EXERCISE DESCRIPTION
Your copy should match the entries below exactly, apart from the images.

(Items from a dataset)

· · ·

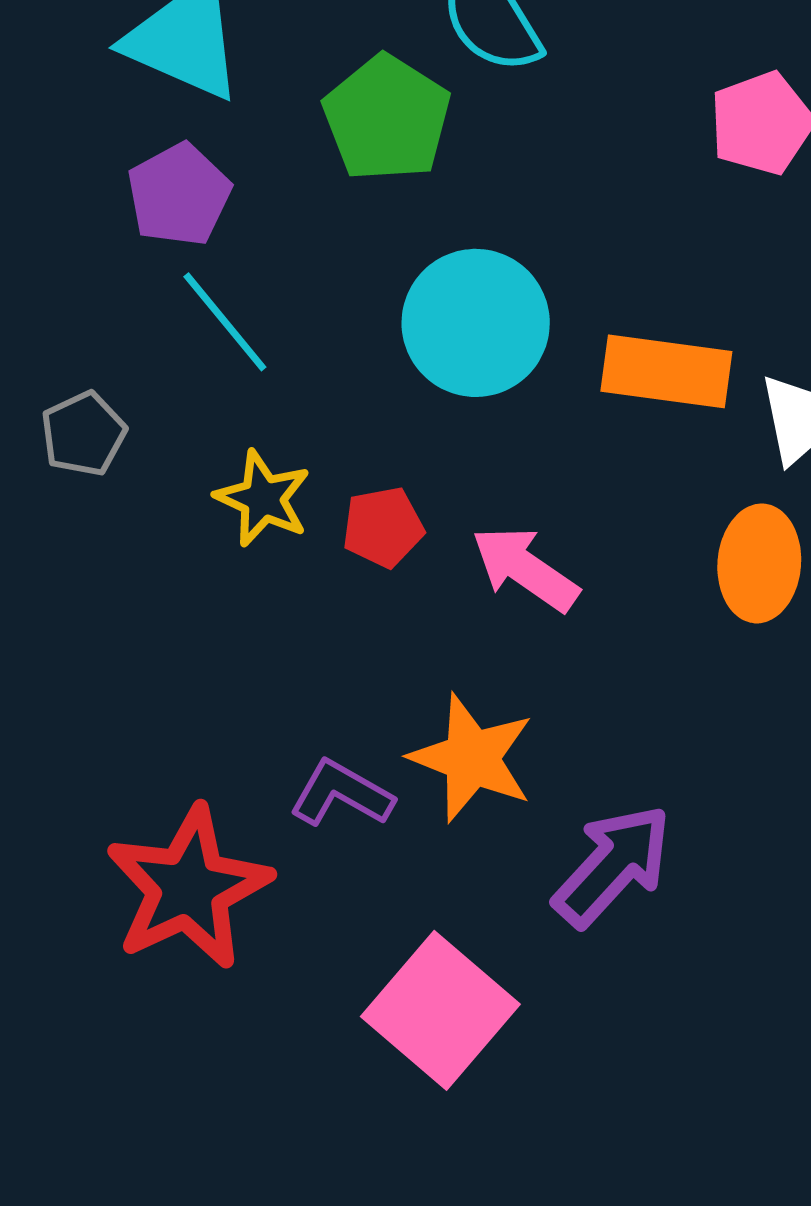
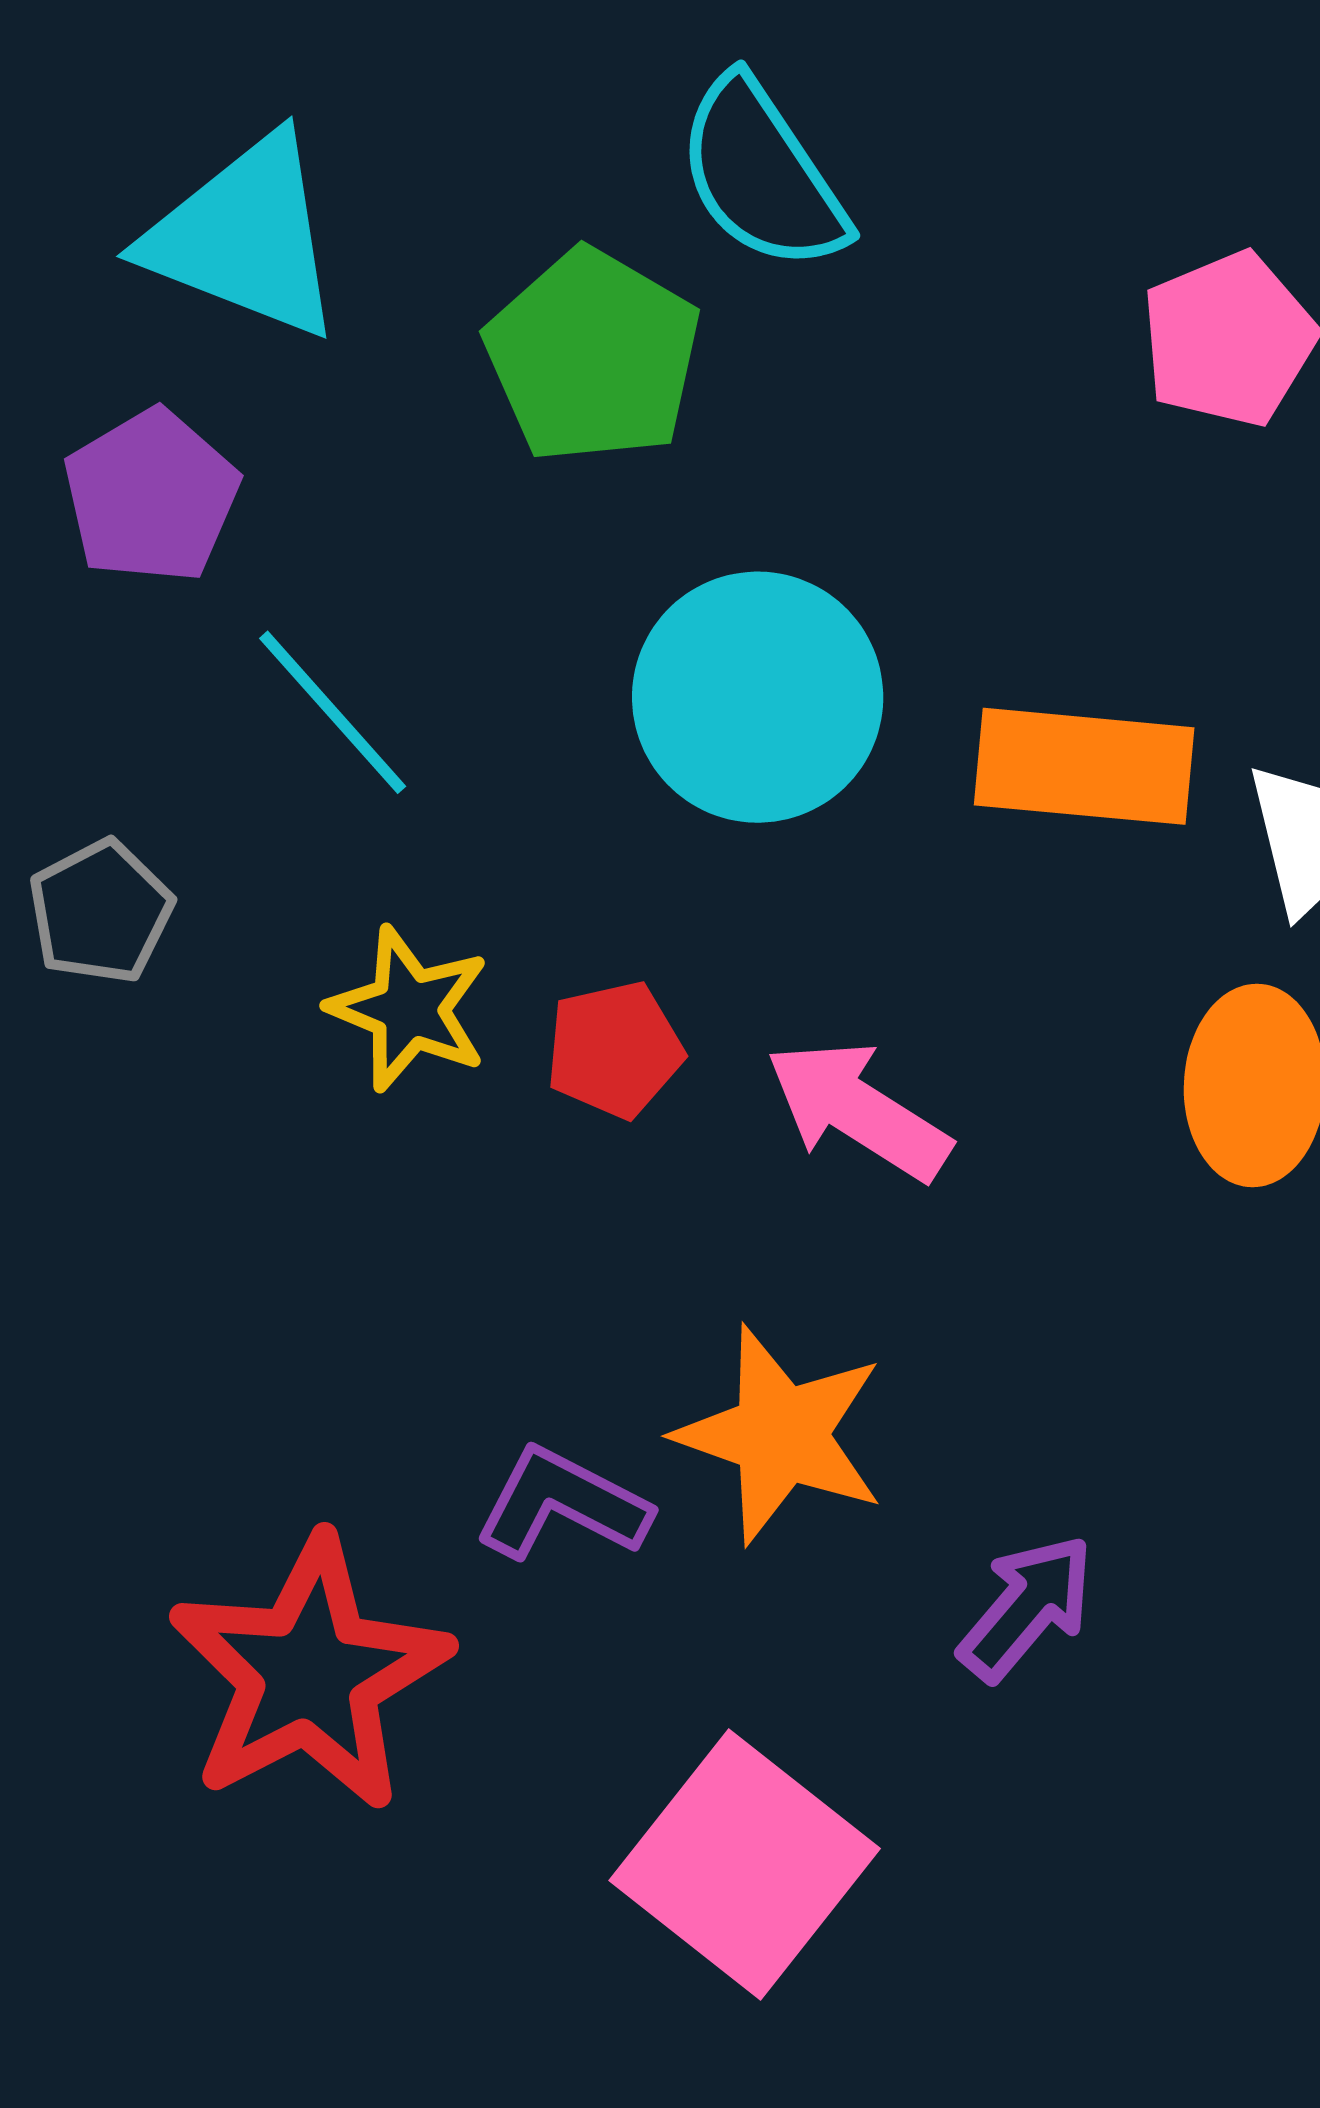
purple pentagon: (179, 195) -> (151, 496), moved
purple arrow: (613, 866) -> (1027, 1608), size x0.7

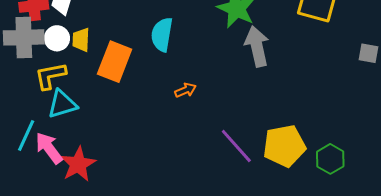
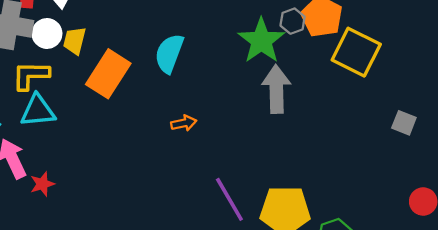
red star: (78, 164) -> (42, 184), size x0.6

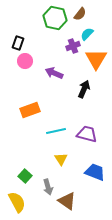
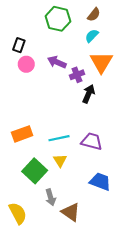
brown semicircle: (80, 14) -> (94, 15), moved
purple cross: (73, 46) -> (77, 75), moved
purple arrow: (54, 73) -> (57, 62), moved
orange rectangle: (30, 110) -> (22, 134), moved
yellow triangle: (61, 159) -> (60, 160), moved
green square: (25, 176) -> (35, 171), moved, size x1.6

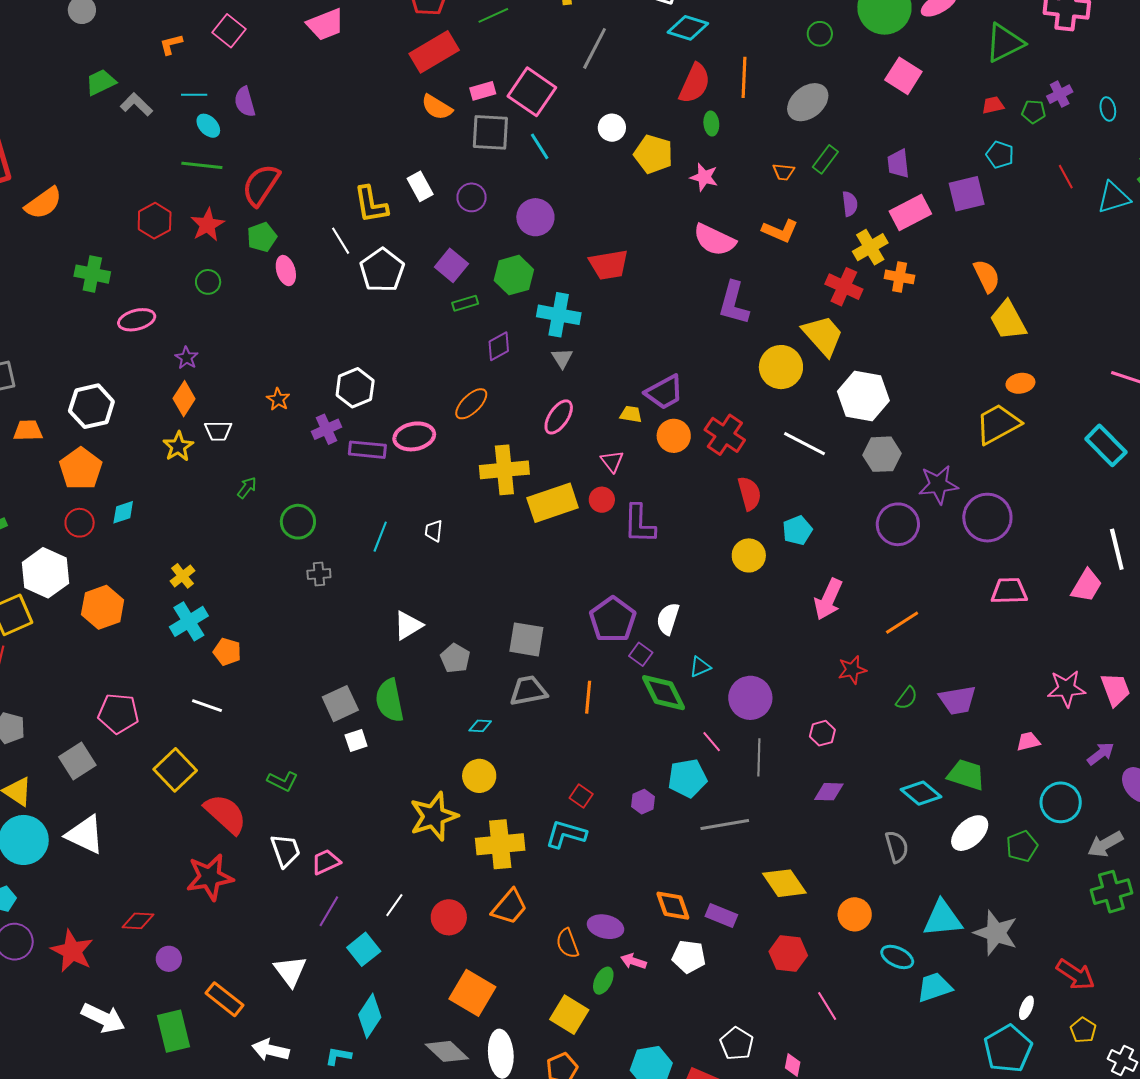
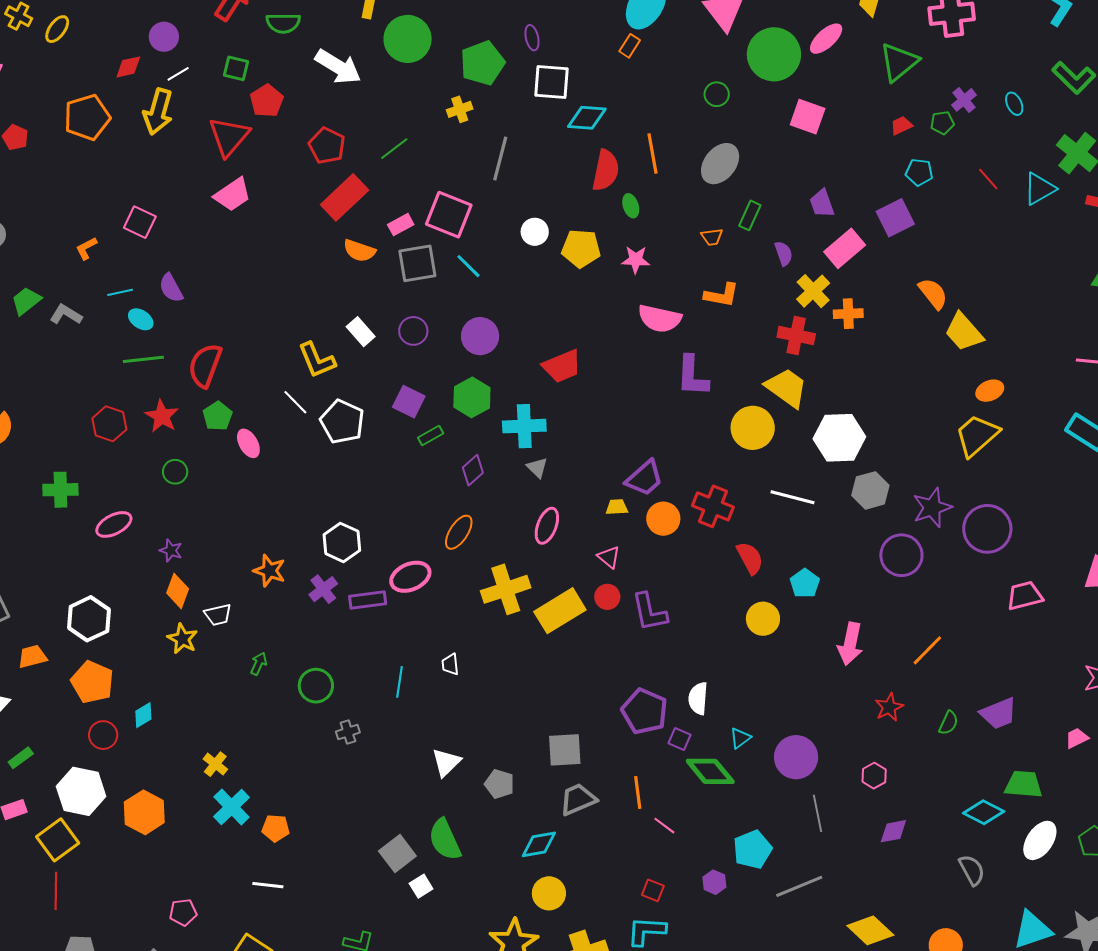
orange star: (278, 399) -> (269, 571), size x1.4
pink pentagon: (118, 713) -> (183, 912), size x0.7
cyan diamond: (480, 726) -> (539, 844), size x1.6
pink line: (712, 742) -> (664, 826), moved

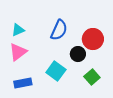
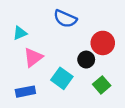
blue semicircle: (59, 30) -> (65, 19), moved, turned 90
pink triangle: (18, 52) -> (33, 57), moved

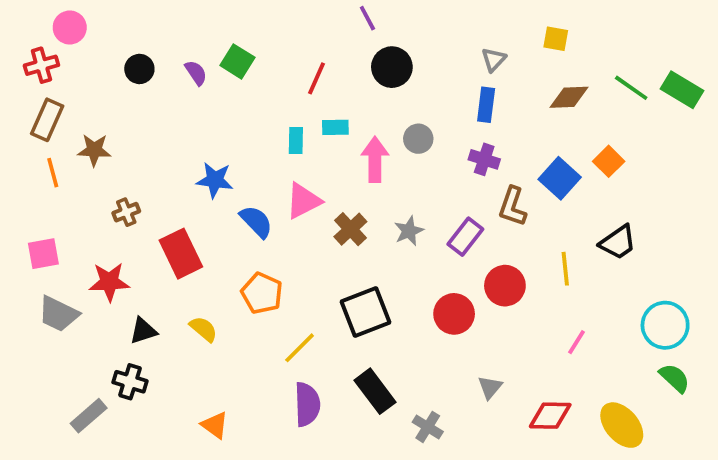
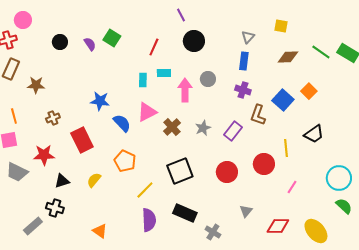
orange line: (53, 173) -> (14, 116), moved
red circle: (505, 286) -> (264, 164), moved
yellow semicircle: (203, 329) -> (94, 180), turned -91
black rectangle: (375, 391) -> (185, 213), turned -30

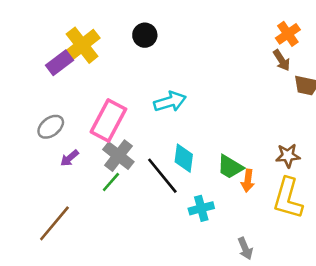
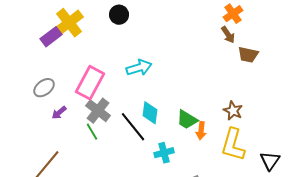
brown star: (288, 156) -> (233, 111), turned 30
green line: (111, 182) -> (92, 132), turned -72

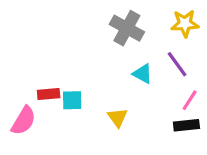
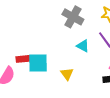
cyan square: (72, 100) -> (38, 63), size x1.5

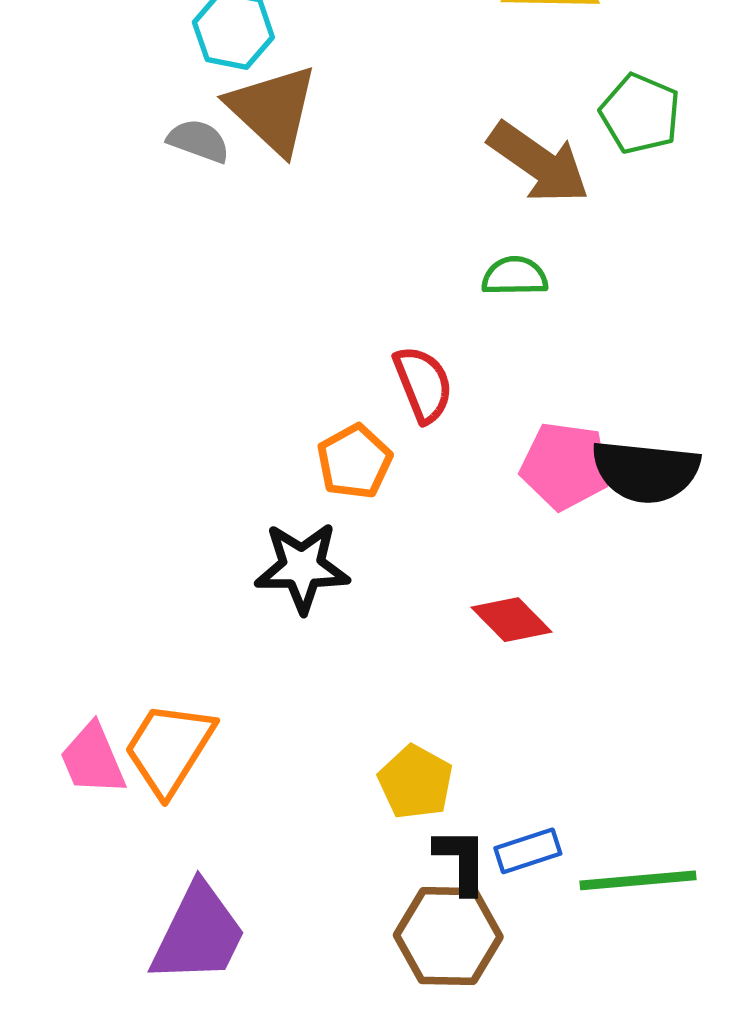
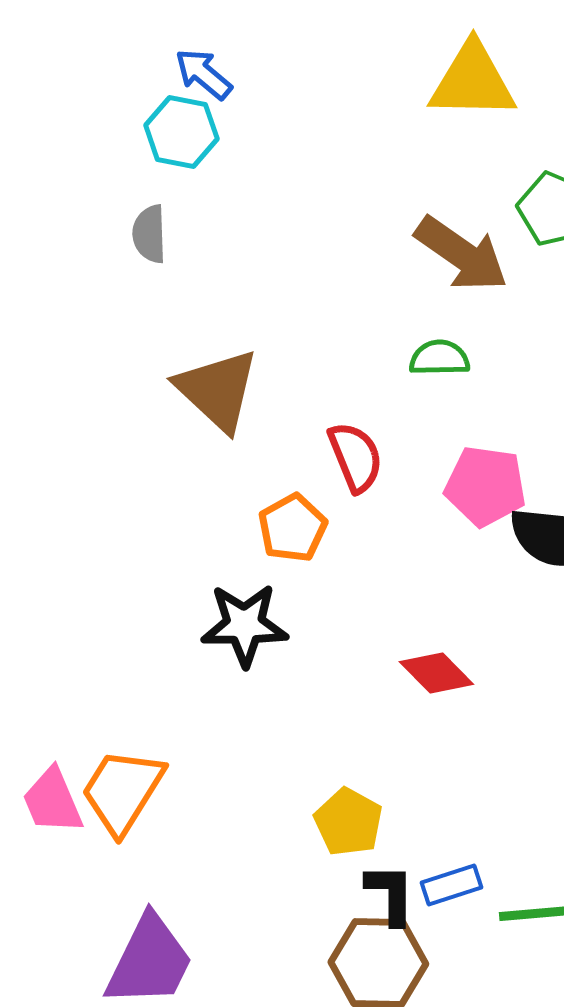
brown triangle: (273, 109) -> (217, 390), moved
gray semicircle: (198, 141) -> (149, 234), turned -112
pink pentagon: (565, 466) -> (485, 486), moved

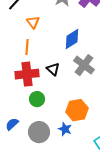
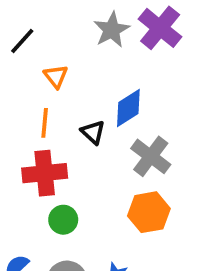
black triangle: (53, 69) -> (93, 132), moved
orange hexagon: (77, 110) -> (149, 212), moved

· · ·

RESULT FOR THIS EXERCISE
purple pentagon: (179, 195) -> (151, 496), moved
purple arrow: (613, 866) -> (1027, 1608), size x0.7

red star: (78, 164) -> (42, 184), size x0.6

brown semicircle: (80, 14) -> (94, 15), moved
purple cross: (73, 46) -> (77, 75), moved
purple arrow: (54, 73) -> (57, 62), moved
orange rectangle: (30, 110) -> (22, 134), moved
yellow triangle: (61, 159) -> (60, 160), moved
green square: (25, 176) -> (35, 171), moved, size x1.6

orange star: (278, 399) -> (269, 571), size x1.4
pink pentagon: (118, 713) -> (183, 912), size x0.7
cyan diamond: (480, 726) -> (539, 844), size x1.6
pink line: (712, 742) -> (664, 826), moved

blue semicircle: (59, 30) -> (65, 19), moved, turned 90
pink triangle: (18, 52) -> (33, 57), moved

orange line: (53, 173) -> (14, 116), moved
red circle: (505, 286) -> (264, 164), moved
yellow semicircle: (203, 329) -> (94, 180), turned -91
black rectangle: (375, 391) -> (185, 213), turned -30

brown star: (288, 156) -> (233, 111), turned 30
green line: (111, 182) -> (92, 132), turned -72

cyan square: (72, 100) -> (38, 63), size x1.5

brown triangle: (273, 109) -> (217, 390), moved
gray semicircle: (198, 141) -> (149, 234), turned -112
pink pentagon: (565, 466) -> (485, 486), moved

black triangle: (53, 69) -> (93, 132), moved
orange hexagon: (77, 110) -> (149, 212), moved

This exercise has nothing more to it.